◆ WHAT TO WORK ON
Please reproduce the rows from the line containing "Question: From the image's perspective, is white matte door" through the line containing "top of white glossy sink at lower left?", replacing "green fabric bed" with "green cotton bed" and changing nothing else. Omit the pictures from your answer.
[Opening DATASET RECORDS section]
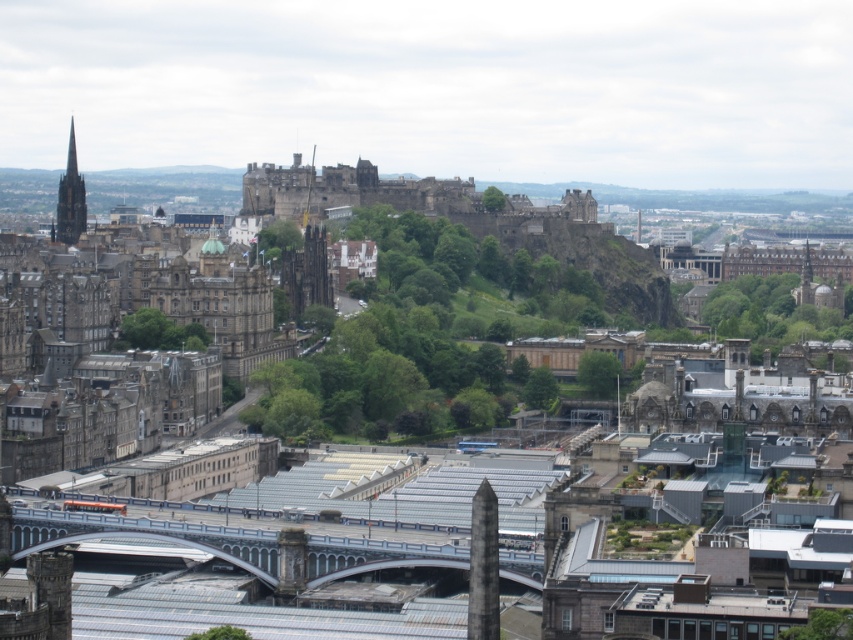
Is the position of metallic gray bridge at center less distant than that of dark gray stone spire at center?

Yes, metallic gray bridge at center is in front of dark gray stone spire at center.

Can you confirm if metallic gray bridge at center is positioned above dark gray stone spire at center?

Incorrect, metallic gray bridge at center is not positioned above dark gray stone spire at center.

Is point (120, 616) positioned behind point (312, 164)?

No, (120, 616) is in front of (312, 164).

Identify the location of metallic gray bridge at center. (231, 541).

Which is more to the left, matte stone spire at left or dark gray stone spire at center?

Positioned to the left is matte stone spire at left.

Between point (61, 234) and point (306, 221), which one is positioned in front?

Positioned in front is point (61, 234).

Find the location of `matte stone spire at left`. matte stone spire at left is located at coordinates (70, 198).

Does metallic gray bridge at center have a larger size compared to matte stone spire at left?

Yes.

Who is more forward, (325, 636) or (74, 209)?

Point (325, 636) is in front.

I want to click on metallic gray bridge at center, so click(x=231, y=541).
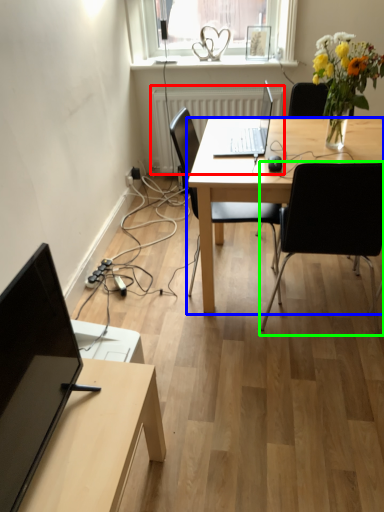
Question: Which object is positioned farthest from radiator (highlighted by a red box)? Select from desk (highlighted by a blue box) and chair (highlighted by a green box).

Choices:
 (A) desk
 (B) chair

Answer: (B)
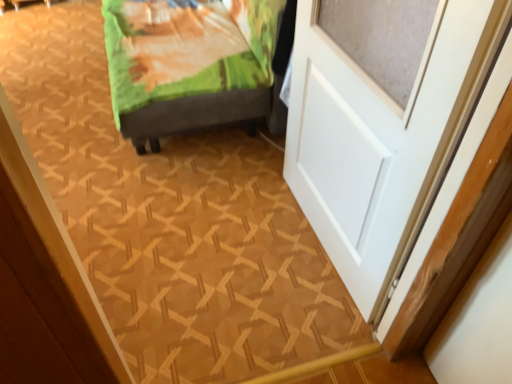
Question: Considering the positions of green fabric bed at upper left and white matte door at right in the image, is green fabric bed at upper left wider or thinner than white matte door at right?

Choices:
 (A) thin
 (B) wide

Answer: (B)

Question: From a real-world perspective, is green fabric bed at upper left physically located above or below white matte door at right?

Choices:
 (A) below
 (B) above

Answer: (A)

Question: Considering the positions of point (161, 39) and point (298, 135), is point (161, 39) closer or farther from the camera than point (298, 135)?

Choices:
 (A) farther
 (B) closer

Answer: (A)

Question: In the image, is white matte door at right positioned in front of or behind green fabric bed at upper left?

Choices:
 (A) front
 (B) behind

Answer: (A)

Question: Is point (457, 51) positioned closer to the camera than point (151, 11)?

Choices:
 (A) closer
 (B) farther

Answer: (A)

Question: From the image's perspective, is white matte door at right above or below green fabric bed at upper left?

Choices:
 (A) above
 (B) below

Answer: (B)

Question: In terms of size, does white matte door at right appear bigger or smaller than green fabric bed at upper left?

Choices:
 (A) small
 (B) big

Answer: (A)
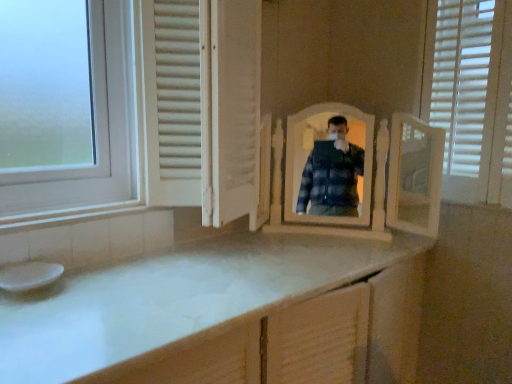
Question: Is white matte screen door at center aimed at white glossy sink at lower left?

Choices:
 (A) yes
 (B) no

Answer: (B)

Question: From a real-world perspective, is white matte screen door at center on top of white glossy sink at lower left?

Choices:
 (A) yes
 (B) no

Answer: (A)

Question: Is the depth of white matte screen door at center greater than that of white glossy sink at lower left?

Choices:
 (A) no
 (B) yes

Answer: (A)

Question: From the image's perspective, does white matte screen door at center appear lower than white glossy sink at lower left?

Choices:
 (A) no
 (B) yes

Answer: (A)

Question: Does white matte screen door at center have a greater width compared to white glossy sink at lower left?

Choices:
 (A) no
 (B) yes

Answer: (B)

Question: From the image's perspective, is white matte screen door at center above white glossy sink at lower left?

Choices:
 (A) no
 (B) yes

Answer: (B)

Question: Can you confirm if white matte screen door at center is shorter than white wooden mirror at center?

Choices:
 (A) no
 (B) yes

Answer: (A)

Question: Can you confirm if white matte screen door at center is bigger than white wooden mirror at center?

Choices:
 (A) yes
 (B) no

Answer: (B)

Question: Does white matte screen door at center have a smaller size compared to white wooden mirror at center?

Choices:
 (A) yes
 (B) no

Answer: (A)

Question: Would you say white matte screen door at center is outside white wooden mirror at center?

Choices:
 (A) no
 (B) yes

Answer: (B)

Question: Is white matte screen door at center aimed at white wooden mirror at center?

Choices:
 (A) no
 (B) yes

Answer: (A)

Question: From a real-world perspective, is white matte screen door at center physically below white wooden mirror at center?

Choices:
 (A) no
 (B) yes

Answer: (A)

Question: Does white glossy sink at lower left have a greater width compared to white wooden mirror at center?

Choices:
 (A) no
 (B) yes

Answer: (A)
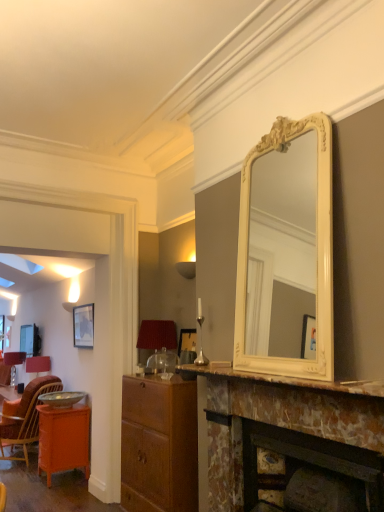
Question: Is matte red lampshade at left, marked as the second lamp in a front-to-back arrangement, facing away from wooden cabinet at center?

Choices:
 (A) no
 (B) yes

Answer: (A)

Question: Is matte red lampshade at left, the 2th lamp in the right-to-left sequence, bigger than wooden cabinet at center?

Choices:
 (A) no
 (B) yes

Answer: (A)

Question: Is matte red lampshade at left, the 1th lamp in the left-to-right sequence, located outside wooden cabinet at center?

Choices:
 (A) yes
 (B) no

Answer: (A)

Question: Is matte red lampshade at left, the first lamp from the back, beside wooden cabinet at center?

Choices:
 (A) no
 (B) yes

Answer: (A)

Question: From the image's perspective, is orange glossy cabinet at lower left located above or below marble/marbled fireplace at center?

Choices:
 (A) above
 (B) below

Answer: (B)

Question: Considering the positions of orange glossy cabinet at lower left and marble/marbled fireplace at center in the image, is orange glossy cabinet at lower left taller or shorter than marble/marbled fireplace at center?

Choices:
 (A) tall
 (B) short

Answer: (A)

Question: Is orange glossy cabinet at lower left bigger or smaller than marble/marbled fireplace at center?

Choices:
 (A) big
 (B) small

Answer: (A)

Question: From a real-world perspective, relative to marble/marbled fireplace at center, is orange glossy cabinet at lower left vertically above or below?

Choices:
 (A) above
 (B) below

Answer: (B)

Question: From a real-world perspective, is orange wicker chair at lower left positioned above or below matte red lampshade at center, arranged as the second lamp when ordered from the bottom?

Choices:
 (A) below
 (B) above

Answer: (A)

Question: In terms of size, does orange wicker chair at lower left appear bigger or smaller than matte red lampshade at center, the first lamp positioned from the top?

Choices:
 (A) big
 (B) small

Answer: (A)

Question: From the image's perspective, relative to matte red lampshade at center, arranged as the second lamp when ordered from the bottom, is orange wicker chair at lower left above or below?

Choices:
 (A) above
 (B) below

Answer: (B)

Question: Would you say orange wicker chair at lower left is to the left or to the right of matte red lampshade at center, arranged as the second lamp when viewed from the left, in the picture?

Choices:
 (A) left
 (B) right

Answer: (A)

Question: Considering the positions of point (150, 496) and point (165, 333), is point (150, 496) closer or farther from the camera than point (165, 333)?

Choices:
 (A) closer
 (B) farther

Answer: (A)

Question: Which is correct: wooden cabinet at center is inside matte red lampshade at center, which is counted as the first lamp, starting from the right, or outside of it?

Choices:
 (A) inside
 (B) outside

Answer: (B)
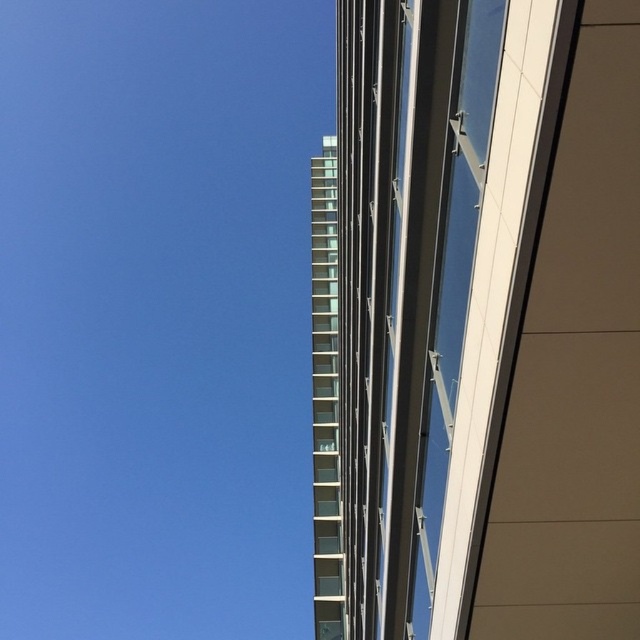
You are an architect evaluating the building facade. You notice the transparent glass tower at upper center and the clear glass windows at center. Which of these two elements has a greater width in the image?

The transparent glass tower at upper center has a greater width than the clear glass windows at center according to the description.

You are standing in front of the building and want to determine which of the two points, point [435,212] or point [323,385], is nearer to you. Based on the scene, which point is closer?

Point [435,212] is closer to the viewer than point [323,385].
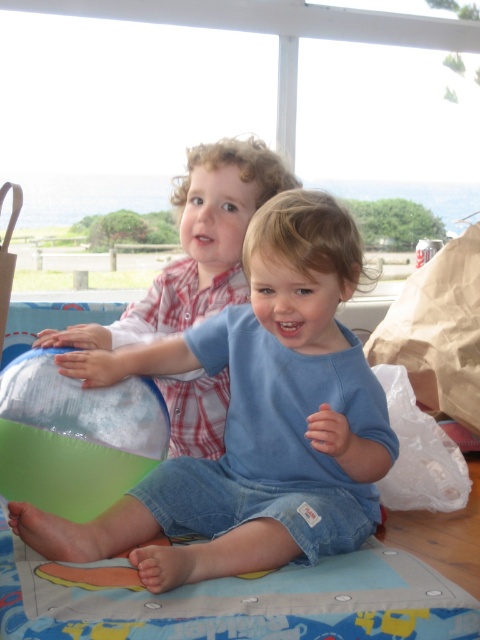
Question: Does blue denim shorts at center have a lesser width compared to green rubber ball at lower left?

Choices:
 (A) yes
 (B) no

Answer: (B)

Question: Which of these objects is positioned farthest from the blue cotton shirt at center?

Choices:
 (A) blue denim shorts at center
 (B) green rubber ball at lower left

Answer: (A)

Question: Which of the following is the farthest from the observer?

Choices:
 (A) blue denim shorts at center
 (B) green rubber ball at lower left

Answer: (B)

Question: Does blue denim shorts at center appear under green rubber ball at lower left?

Choices:
 (A) yes
 (B) no

Answer: (B)

Question: Observing the image, what is the correct spatial positioning of blue denim shorts at center in reference to green rubber ball at lower left?

Choices:
 (A) right
 (B) left

Answer: (A)

Question: Estimate the real-world distances between objects in this image. Which object is farther from the green rubber ball at lower left?

Choices:
 (A) blue denim shorts at center
 (B) blue cotton shirt at center

Answer: (B)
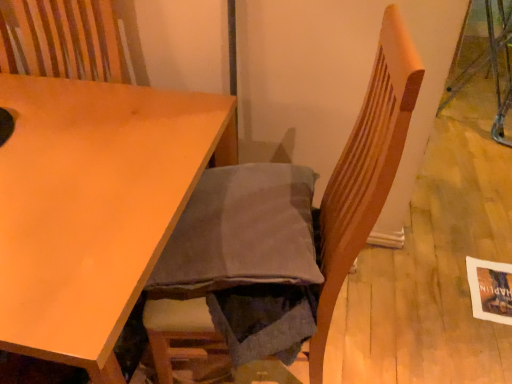
Locate an element on the screen. The height and width of the screenshot is (384, 512). matte wood table at center is located at coordinates (93, 206).

Measure the distance between point (39, 148) and camera.

Point (39, 148) and camera are 38.03 inches apart.

The width and height of the screenshot is (512, 384). What do you see at coordinates (93, 206) in the screenshot?
I see `matte wood table at center` at bounding box center [93, 206].

This screenshot has height=384, width=512. Describe the element at coordinates (367, 168) in the screenshot. I see `wooden chair at center` at that location.

At what (x,y) coordinates should I click in order to perform the action: click on wooden chair at center. Please return your answer as a coordinate pair (x, y). The height and width of the screenshot is (384, 512). Looking at the image, I should click on (367, 168).

What are the coordinates of `matte wood table at center` in the screenshot? It's located at (93, 206).

Considering the positions of objects matte wood table at center and wooden chair at center in the image provided, who is more to the right, matte wood table at center or wooden chair at center?

wooden chair at center.

In the image, is matte wood table at center positioned in front of or behind wooden chair at center?

matte wood table at center is behind wooden chair at center.

Which point is more forward, (0, 220) or (400, 154)?

The point (400, 154) is closer to the camera.

From the image's perspective, would you say matte wood table at center is shown under wooden chair at center?

Yes, from the image's perspective, matte wood table at center is below wooden chair at center.

From a real-world perspective, which is physically below, matte wood table at center or wooden chair at center?

matte wood table at center is physically lower.

Between matte wood table at center and wooden chair at center, which one has larger width?

With larger width is matte wood table at center.

In terms of height, does matte wood table at center look taller or shorter compared to wooden chair at center?

matte wood table at center is shorter than wooden chair at center.

Is matte wood table at center bigger or smaller than wooden chair at center?

Clearly, matte wood table at center is larger in size than wooden chair at center.

Can we say matte wood table at center lies outside wooden chair at center?

Absolutely, matte wood table at center is external to wooden chair at center.

Is there a large distance between matte wood table at center and wooden chair at center?

That's not correct — matte wood table at center is a little close to wooden chair at center.

Is matte wood table at center looking in the opposite direction of wooden chair at center?

matte wood table at center is not turned away from wooden chair at center.

Find the location of a particular element. Image resolution: width=512 pixels, height=384 pixels. table that is behind the wooden chair at center is located at coordinates (93, 206).

Considering the relative positions of wooden chair at center and matte wood table at center in the image provided, is wooden chair at center to the left of matte wood table at center from the viewer's perspective?

No.

Considering their positions, is wooden chair at center located in front of or behind matte wood table at center?

Clearly, wooden chair at center is in front of matte wood table at center.

Is point (352, 235) farther from viewer compared to point (14, 206)?

No, it is not.

From the image's perspective, which is above, wooden chair at center or matte wood table at center?

wooden chair at center is shown above in the image.

From a real-world perspective, who is located higher, wooden chair at center or matte wood table at center?

wooden chair at center is physically above.

Which of these two, wooden chair at center or matte wood table at center, is thinner?

Thinner between the two is wooden chair at center.

Based on the photo, which of these two, wooden chair at center or matte wood table at center, stands shorter?

With less height is matte wood table at center.

Which of these two, wooden chair at center or matte wood table at center, is smaller?

Smaller between the two is wooden chair at center.

Is wooden chair at center outside of matte wood table at center?

Yes, wooden chair at center is outside of matte wood table at center.

Is there a large distance between wooden chair at center and matte wood table at center?

No, wooden chair at center is in close proximity to matte wood table at center.

Based on the photo, is wooden chair at center oriented away from matte wood table at center?

That's not correct — wooden chair at center is not looking away from matte wood table at center.

You are a GUI agent. You are given a task and a screenshot of the screen. Output one action in this format:
    pyautogui.click(x=<x>, y=<y>)
    Task: Click on the table that appears on the left of wooden chair at center
    This screenshot has height=384, width=512.
    Given the screenshot: What is the action you would take?
    pyautogui.click(x=93, y=206)

At what (x,y) coordinates should I click in order to perform the action: click on table that appears on the left of wooden chair at center. Please return your answer as a coordinate pair (x, y). Looking at the image, I should click on (93, 206).

Where is `chair that appears on the right of matte wood table at center`? The width and height of the screenshot is (512, 384). chair that appears on the right of matte wood table at center is located at coordinates (367, 168).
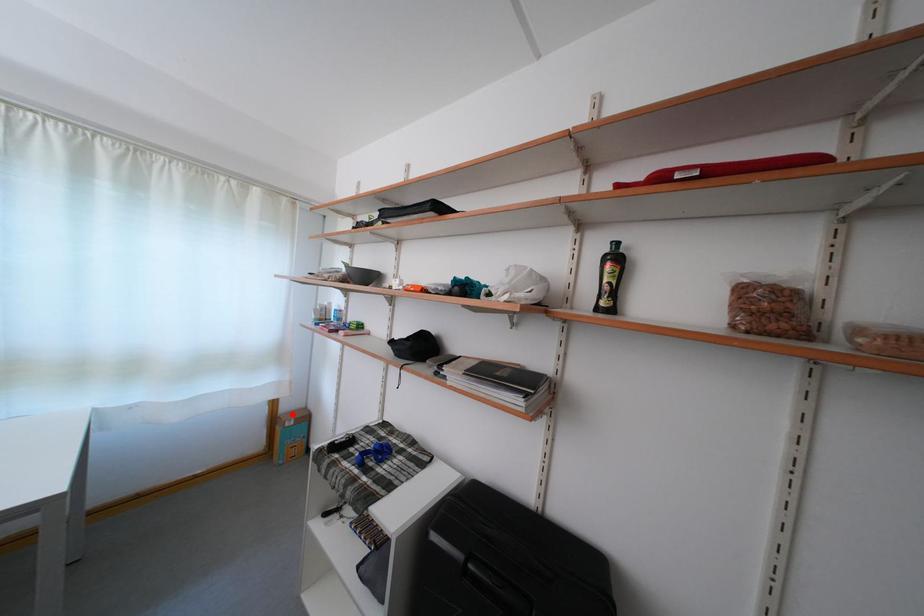
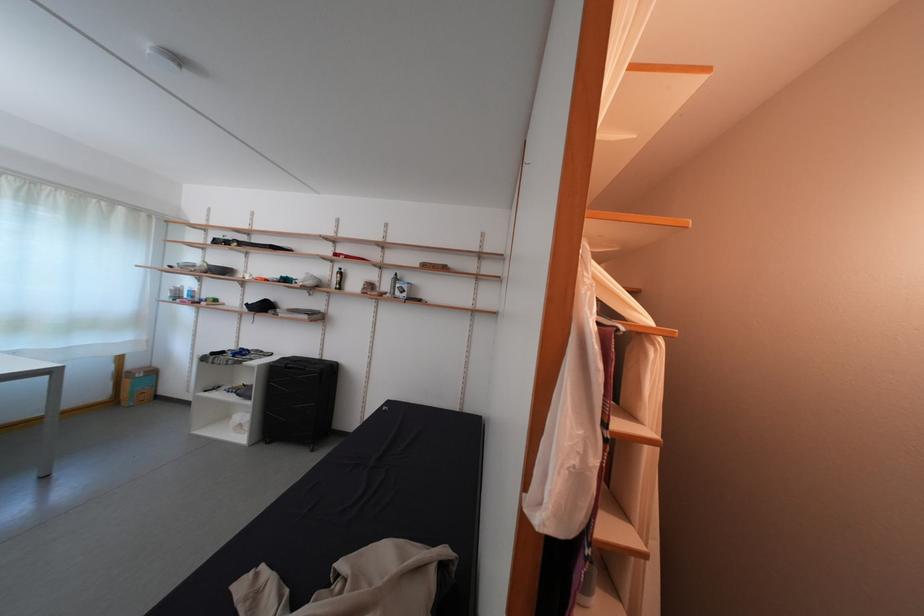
[Closing DATASET RECORDS section]
◆ ANSWER TO THIS TASK
Question: From the image's perspective, is white matte door at right above or below green cotton bed at upper left?

Choices:
 (A) above
 (B) below

Answer: (B)

Question: In terms of size, does white matte door at right appear bigger or smaller than green cotton bed at upper left?

Choices:
 (A) small
 (B) big

Answer: (A)
Question: Is white matte screen door at center aimed at white glossy sink at lower left?

Choices:
 (A) yes
 (B) no

Answer: (B)

Question: From a real-world perspective, is white matte screen door at center on top of white glossy sink at lower left?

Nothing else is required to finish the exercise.